• Working data:
▽

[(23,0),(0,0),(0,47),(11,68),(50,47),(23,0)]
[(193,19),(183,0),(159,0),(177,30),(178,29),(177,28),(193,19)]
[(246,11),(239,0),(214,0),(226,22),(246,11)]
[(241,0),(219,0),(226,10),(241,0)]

△
▽

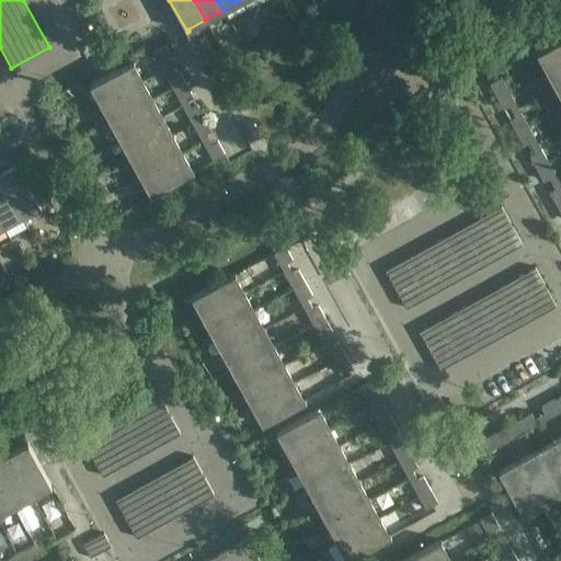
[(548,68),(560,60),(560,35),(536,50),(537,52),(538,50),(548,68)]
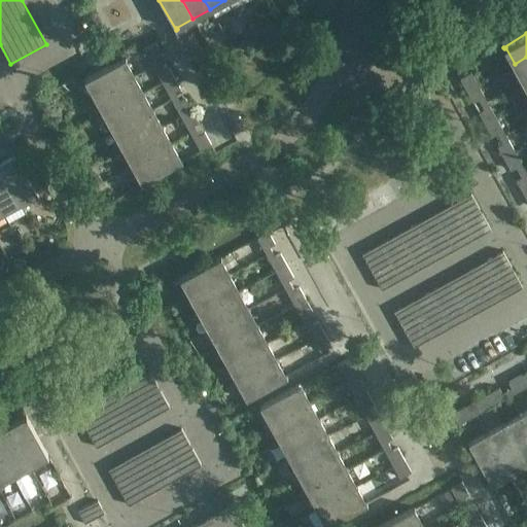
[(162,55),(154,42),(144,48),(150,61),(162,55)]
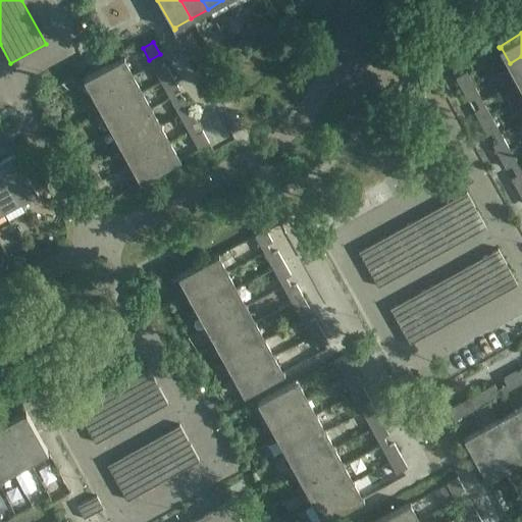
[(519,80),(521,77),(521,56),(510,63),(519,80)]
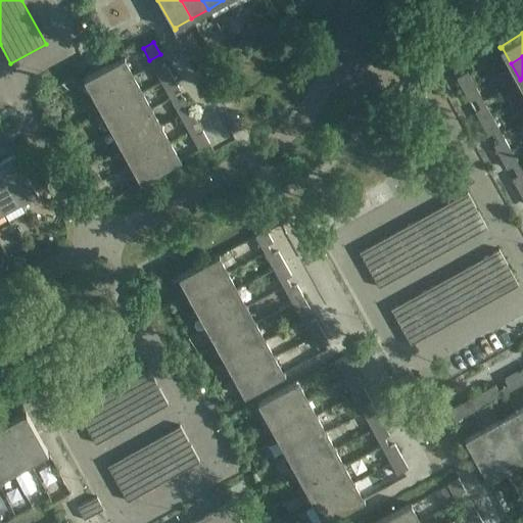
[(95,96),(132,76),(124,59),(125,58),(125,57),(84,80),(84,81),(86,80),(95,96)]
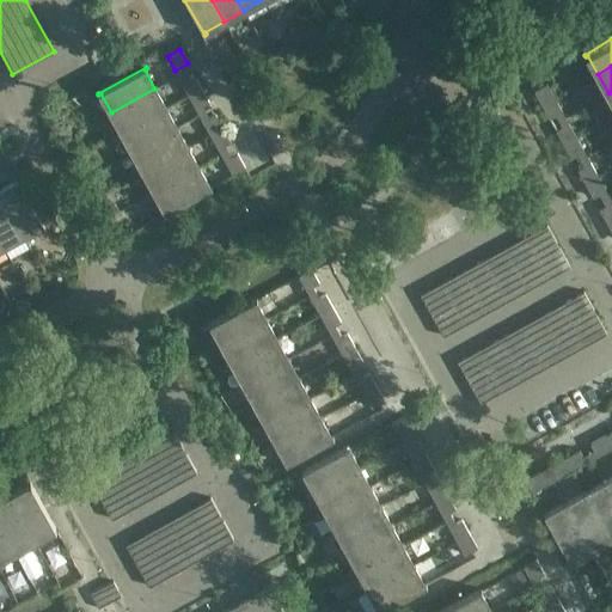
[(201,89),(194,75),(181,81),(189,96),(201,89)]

△

• Task goal:
Taking the entries above, extract every line from the one bearing "[(519,80),(521,77),(521,56),(510,63),(519,80)]" through the one bearing "[(201,89),(194,75),(181,81),(189,96),(201,89)]", exactly, with no pictures.

• Written reply:
[(519,80),(521,77),(521,56),(510,63),(519,80)]
[(95,96),(132,76),(124,59),(125,58),(125,57),(84,80),(84,81),(86,80),(95,96)]
[(201,89),(194,75),(181,81),(189,96),(201,89)]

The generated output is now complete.